**WHAT THE TASK REQUIRES:** Starting from the line with "black arrow at (694, 327): moved" and going up to and including the line with "pink arrow: rotated", copy the listing below exactly. Leave all images out.

**SUPPLIED DATA:**
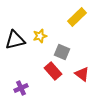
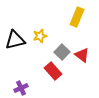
yellow rectangle: rotated 24 degrees counterclockwise
gray square: rotated 21 degrees clockwise
red triangle: moved 19 px up
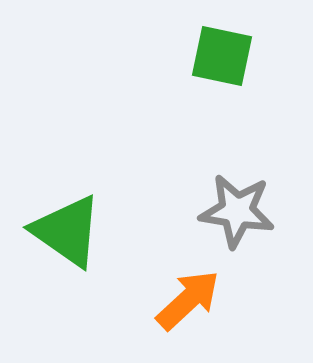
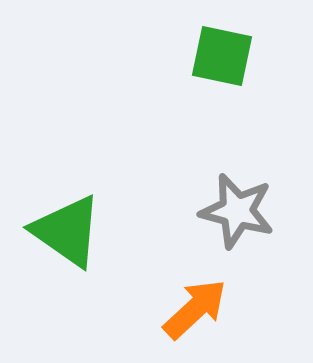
gray star: rotated 6 degrees clockwise
orange arrow: moved 7 px right, 9 px down
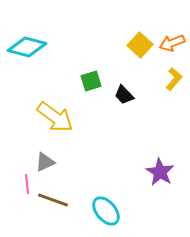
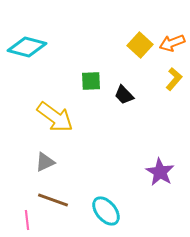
green square: rotated 15 degrees clockwise
pink line: moved 36 px down
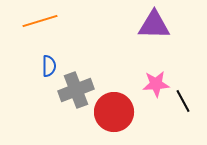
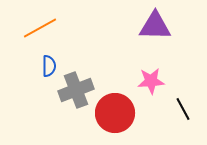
orange line: moved 7 px down; rotated 12 degrees counterclockwise
purple triangle: moved 1 px right, 1 px down
pink star: moved 5 px left, 3 px up
black line: moved 8 px down
red circle: moved 1 px right, 1 px down
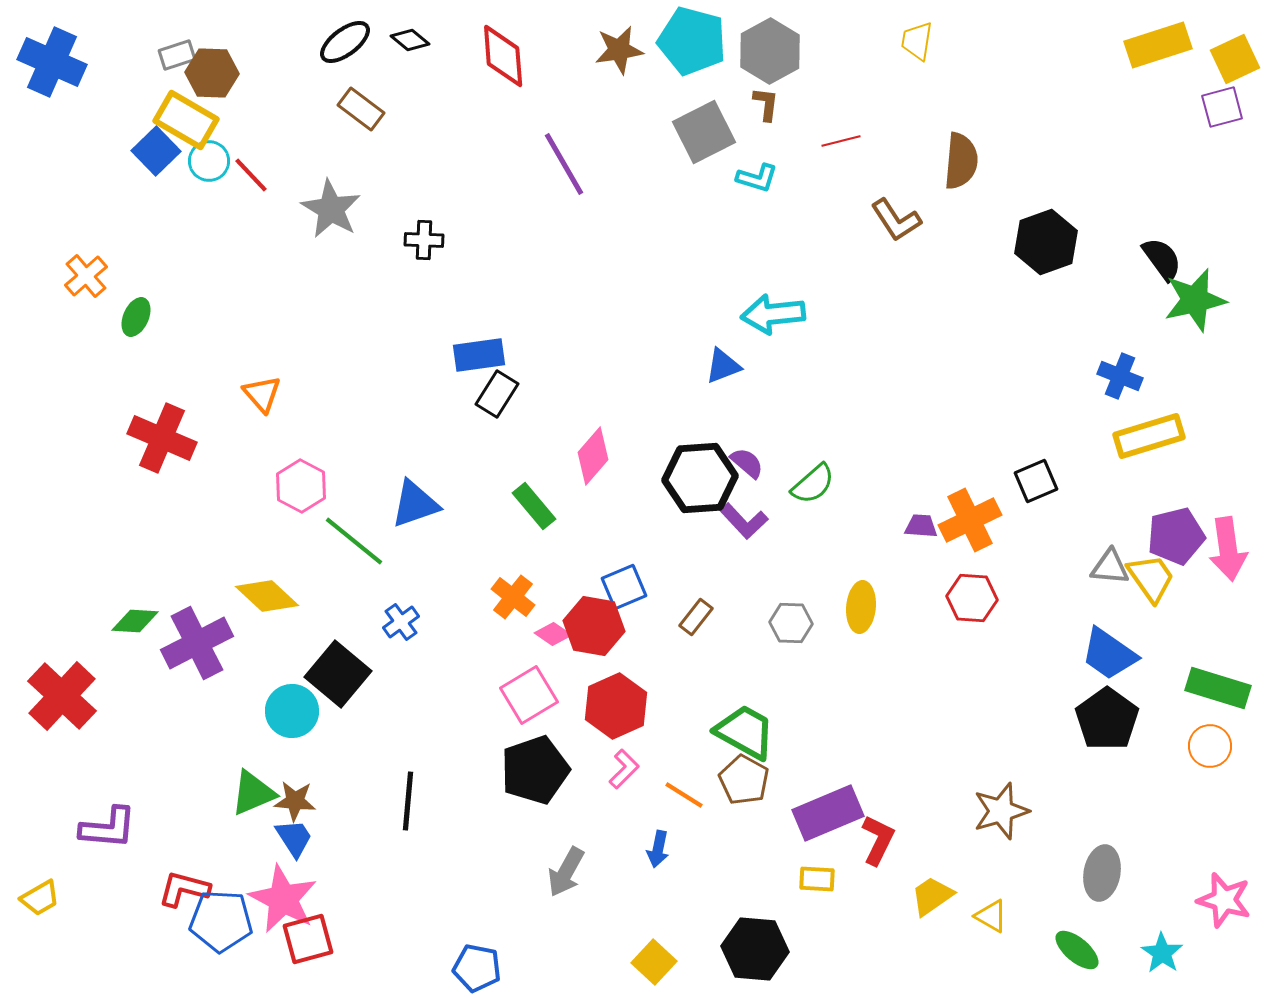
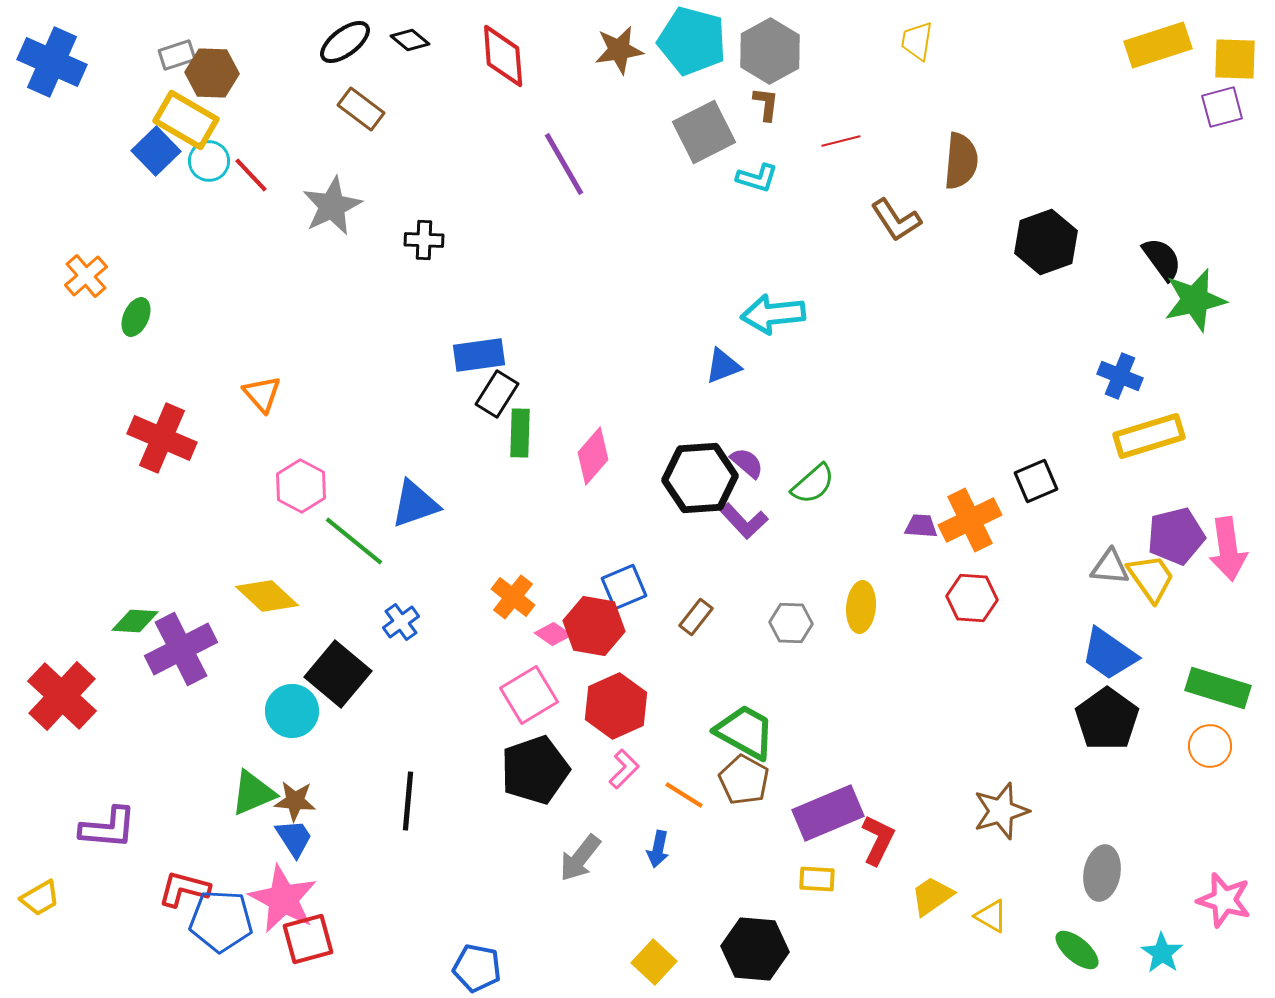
yellow square at (1235, 59): rotated 27 degrees clockwise
gray star at (331, 209): moved 1 px right, 3 px up; rotated 16 degrees clockwise
green rectangle at (534, 506): moved 14 px left, 73 px up; rotated 42 degrees clockwise
purple cross at (197, 643): moved 16 px left, 6 px down
gray arrow at (566, 872): moved 14 px right, 14 px up; rotated 9 degrees clockwise
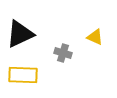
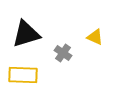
black triangle: moved 6 px right; rotated 8 degrees clockwise
gray cross: rotated 18 degrees clockwise
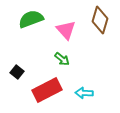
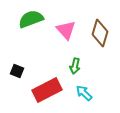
brown diamond: moved 13 px down
green arrow: moved 13 px right, 7 px down; rotated 63 degrees clockwise
black square: moved 1 px up; rotated 16 degrees counterclockwise
cyan arrow: rotated 42 degrees clockwise
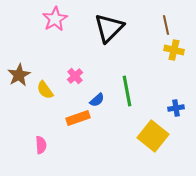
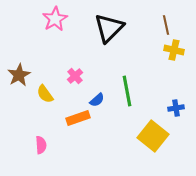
yellow semicircle: moved 4 px down
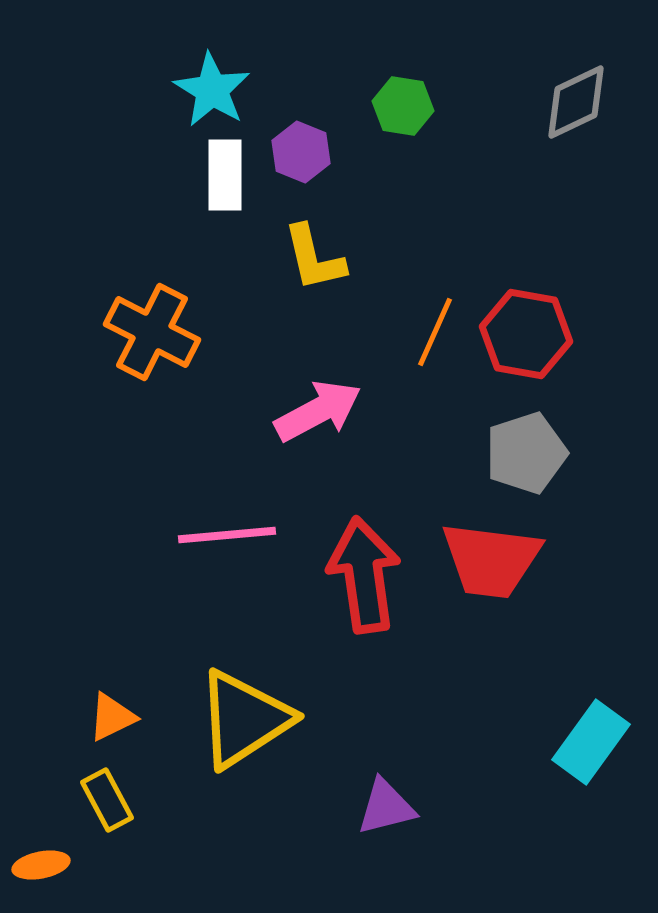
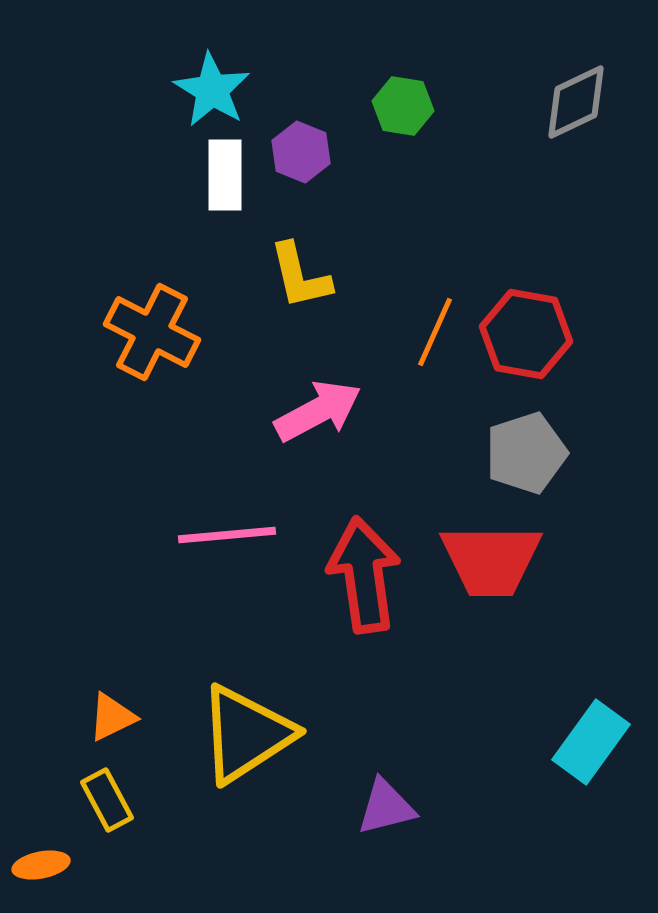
yellow L-shape: moved 14 px left, 18 px down
red trapezoid: rotated 7 degrees counterclockwise
yellow triangle: moved 2 px right, 15 px down
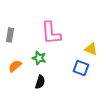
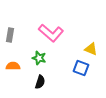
pink L-shape: rotated 45 degrees counterclockwise
orange semicircle: moved 2 px left; rotated 40 degrees clockwise
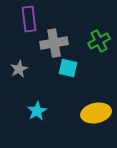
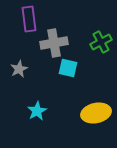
green cross: moved 2 px right, 1 px down
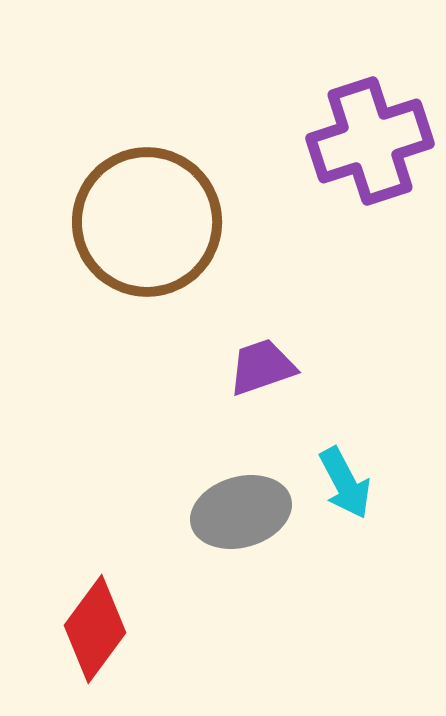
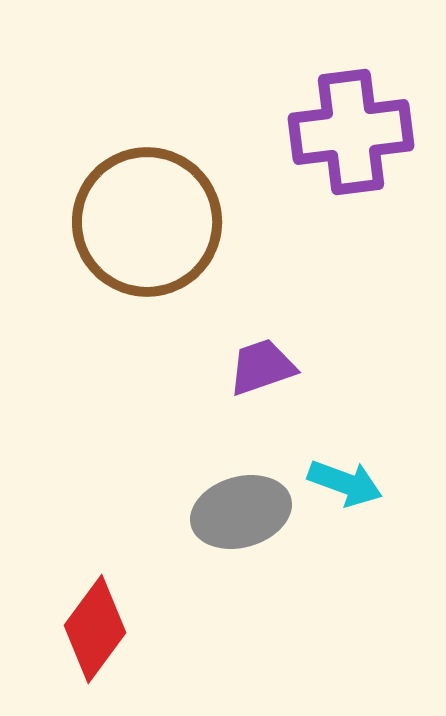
purple cross: moved 19 px left, 9 px up; rotated 11 degrees clockwise
cyan arrow: rotated 42 degrees counterclockwise
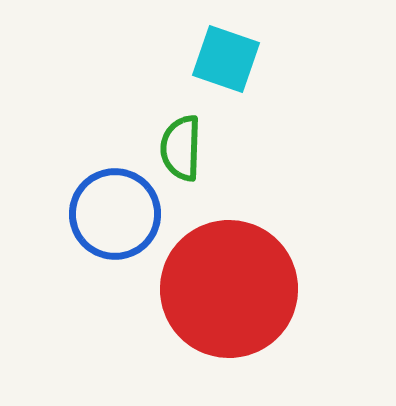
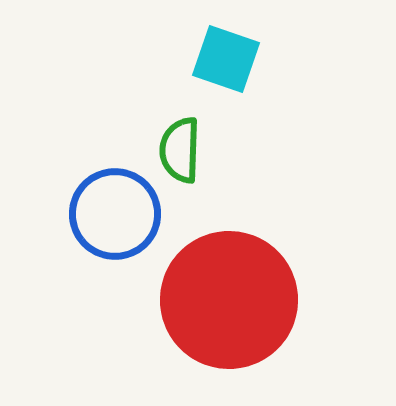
green semicircle: moved 1 px left, 2 px down
red circle: moved 11 px down
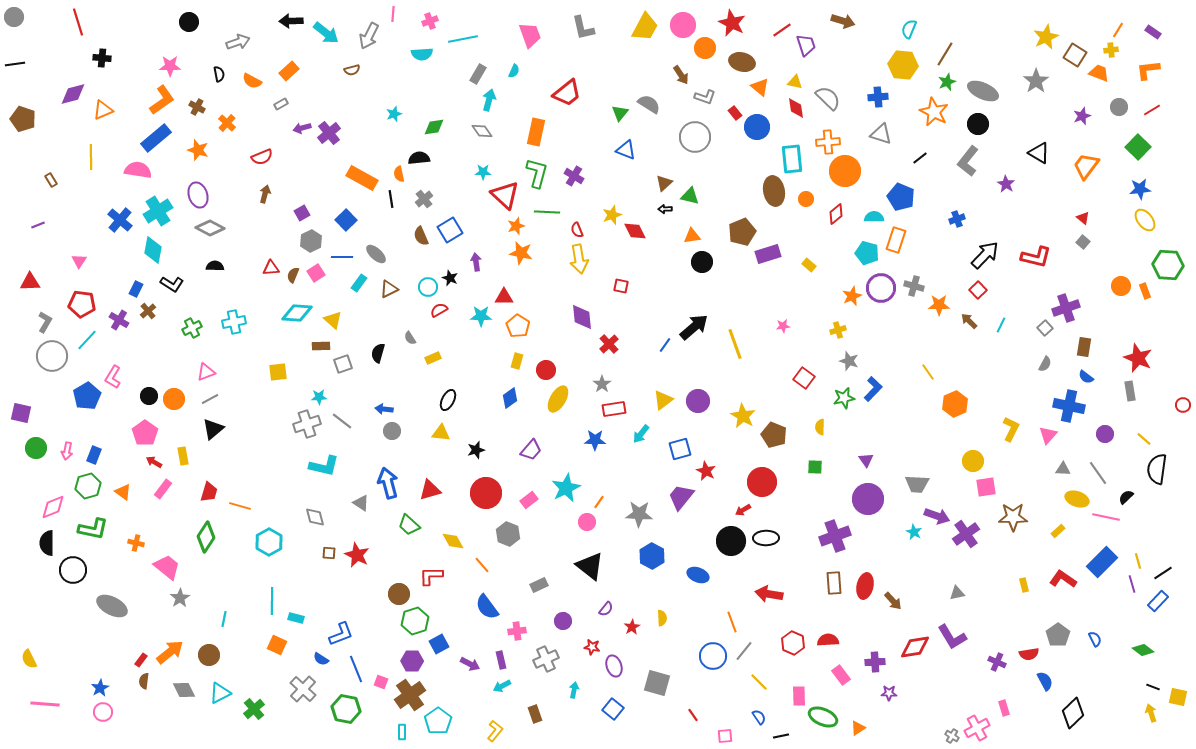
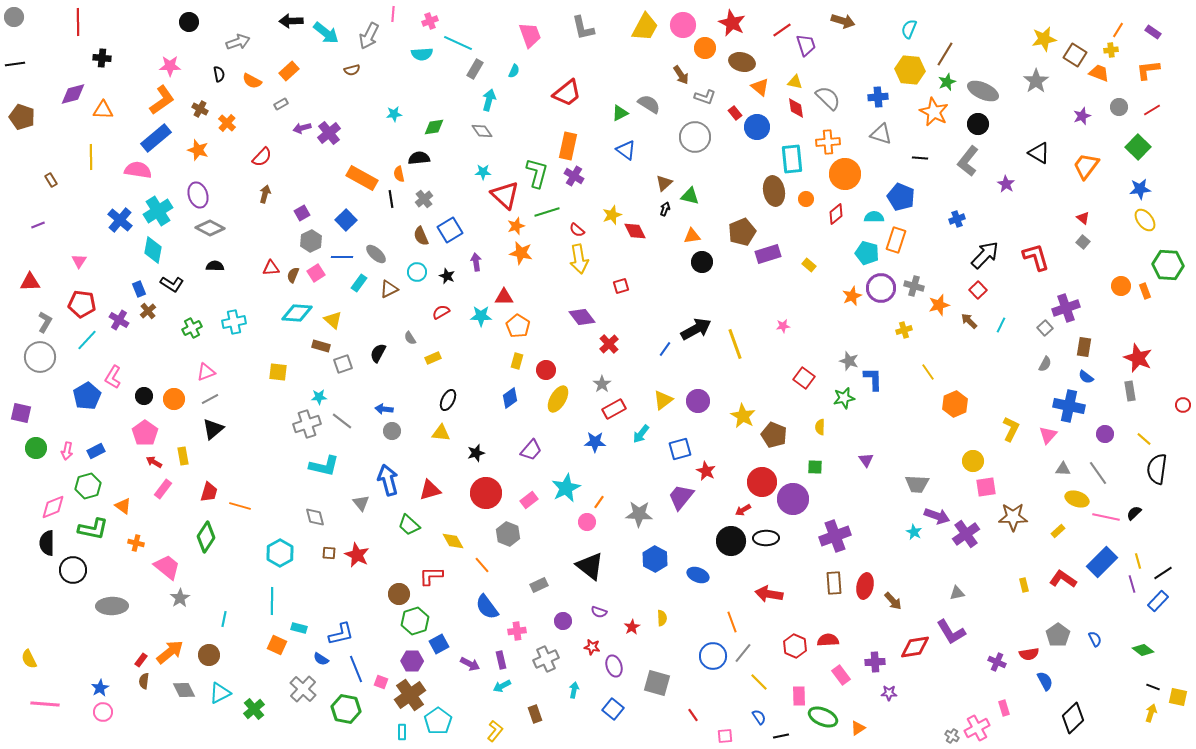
red line at (78, 22): rotated 16 degrees clockwise
yellow star at (1046, 37): moved 2 px left, 2 px down; rotated 15 degrees clockwise
cyan line at (463, 39): moved 5 px left, 4 px down; rotated 36 degrees clockwise
yellow hexagon at (903, 65): moved 7 px right, 5 px down
gray rectangle at (478, 74): moved 3 px left, 5 px up
brown cross at (197, 107): moved 3 px right, 2 px down
orange triangle at (103, 110): rotated 25 degrees clockwise
green triangle at (620, 113): rotated 24 degrees clockwise
cyan star at (394, 114): rotated 14 degrees clockwise
brown pentagon at (23, 119): moved 1 px left, 2 px up
orange rectangle at (536, 132): moved 32 px right, 14 px down
blue triangle at (626, 150): rotated 15 degrees clockwise
red semicircle at (262, 157): rotated 25 degrees counterclockwise
black line at (920, 158): rotated 42 degrees clockwise
orange circle at (845, 171): moved 3 px down
black arrow at (665, 209): rotated 112 degrees clockwise
green line at (547, 212): rotated 20 degrees counterclockwise
red semicircle at (577, 230): rotated 28 degrees counterclockwise
red L-shape at (1036, 257): rotated 120 degrees counterclockwise
black star at (450, 278): moved 3 px left, 2 px up
red square at (621, 286): rotated 28 degrees counterclockwise
cyan circle at (428, 287): moved 11 px left, 15 px up
blue rectangle at (136, 289): moved 3 px right; rotated 49 degrees counterclockwise
orange star at (939, 305): rotated 15 degrees counterclockwise
red semicircle at (439, 310): moved 2 px right, 2 px down
purple diamond at (582, 317): rotated 32 degrees counterclockwise
black arrow at (694, 327): moved 2 px right, 2 px down; rotated 12 degrees clockwise
yellow cross at (838, 330): moved 66 px right
blue line at (665, 345): moved 4 px down
brown rectangle at (321, 346): rotated 18 degrees clockwise
black semicircle at (378, 353): rotated 12 degrees clockwise
gray circle at (52, 356): moved 12 px left, 1 px down
yellow square at (278, 372): rotated 12 degrees clockwise
blue L-shape at (873, 389): moved 10 px up; rotated 45 degrees counterclockwise
black circle at (149, 396): moved 5 px left
red rectangle at (614, 409): rotated 20 degrees counterclockwise
blue star at (595, 440): moved 2 px down
black star at (476, 450): moved 3 px down
blue rectangle at (94, 455): moved 2 px right, 4 px up; rotated 42 degrees clockwise
blue arrow at (388, 483): moved 3 px up
orange triangle at (123, 492): moved 14 px down
black semicircle at (1126, 497): moved 8 px right, 16 px down
purple circle at (868, 499): moved 75 px left
gray triangle at (361, 503): rotated 18 degrees clockwise
cyan hexagon at (269, 542): moved 11 px right, 11 px down
blue hexagon at (652, 556): moved 3 px right, 3 px down
gray ellipse at (112, 606): rotated 28 degrees counterclockwise
purple semicircle at (606, 609): moved 7 px left, 3 px down; rotated 70 degrees clockwise
cyan rectangle at (296, 618): moved 3 px right, 10 px down
blue L-shape at (341, 634): rotated 8 degrees clockwise
purple L-shape at (952, 637): moved 1 px left, 5 px up
red hexagon at (793, 643): moved 2 px right, 3 px down
gray line at (744, 651): moved 1 px left, 2 px down
black diamond at (1073, 713): moved 5 px down
yellow arrow at (1151, 713): rotated 36 degrees clockwise
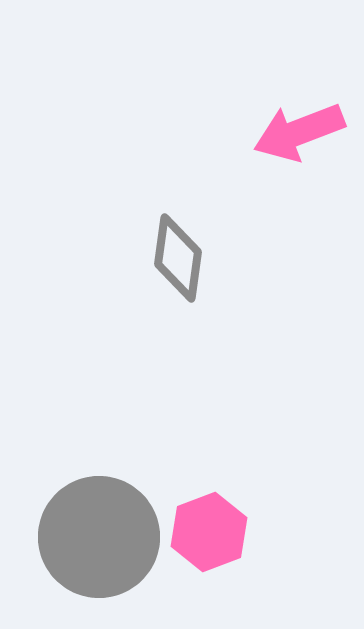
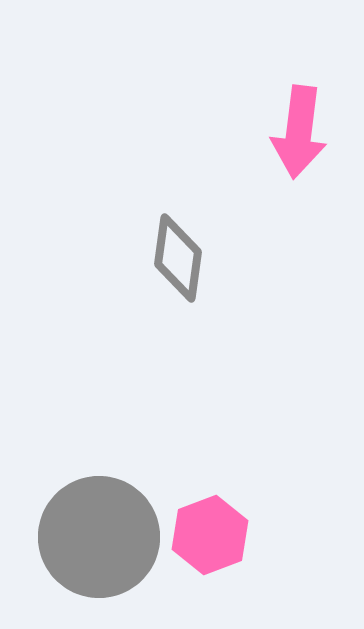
pink arrow: rotated 62 degrees counterclockwise
pink hexagon: moved 1 px right, 3 px down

**PROBLEM SOLUTION:**
black arrow at (694, 327): moved 2 px right, 2 px down; rotated 12 degrees clockwise
yellow cross at (838, 330): moved 66 px right
blue line at (665, 345): moved 4 px down
brown rectangle at (321, 346): rotated 18 degrees clockwise
black semicircle at (378, 353): rotated 12 degrees clockwise
gray circle at (52, 356): moved 12 px left, 1 px down
yellow square at (278, 372): rotated 12 degrees clockwise
blue L-shape at (873, 389): moved 10 px up; rotated 45 degrees counterclockwise
black circle at (149, 396): moved 5 px left
red rectangle at (614, 409): rotated 20 degrees counterclockwise
blue star at (595, 440): moved 2 px down
black star at (476, 450): moved 3 px down
blue rectangle at (94, 455): moved 2 px right, 4 px up; rotated 42 degrees clockwise
blue arrow at (388, 483): moved 3 px up
orange triangle at (123, 492): moved 14 px down
black semicircle at (1126, 497): moved 8 px right, 16 px down
purple circle at (868, 499): moved 75 px left
gray triangle at (361, 503): rotated 18 degrees clockwise
cyan hexagon at (269, 542): moved 11 px right, 11 px down
blue hexagon at (652, 556): moved 3 px right, 3 px down
gray ellipse at (112, 606): rotated 28 degrees counterclockwise
purple semicircle at (606, 609): moved 7 px left, 3 px down; rotated 70 degrees clockwise
cyan rectangle at (296, 618): moved 3 px right, 10 px down
blue L-shape at (341, 634): rotated 8 degrees clockwise
purple L-shape at (952, 637): moved 1 px left, 5 px up
red hexagon at (793, 643): moved 2 px right, 3 px down
gray line at (744, 651): moved 1 px left, 2 px down
black diamond at (1073, 713): moved 5 px down
yellow arrow at (1151, 713): rotated 36 degrees clockwise
pink arrow: rotated 62 degrees counterclockwise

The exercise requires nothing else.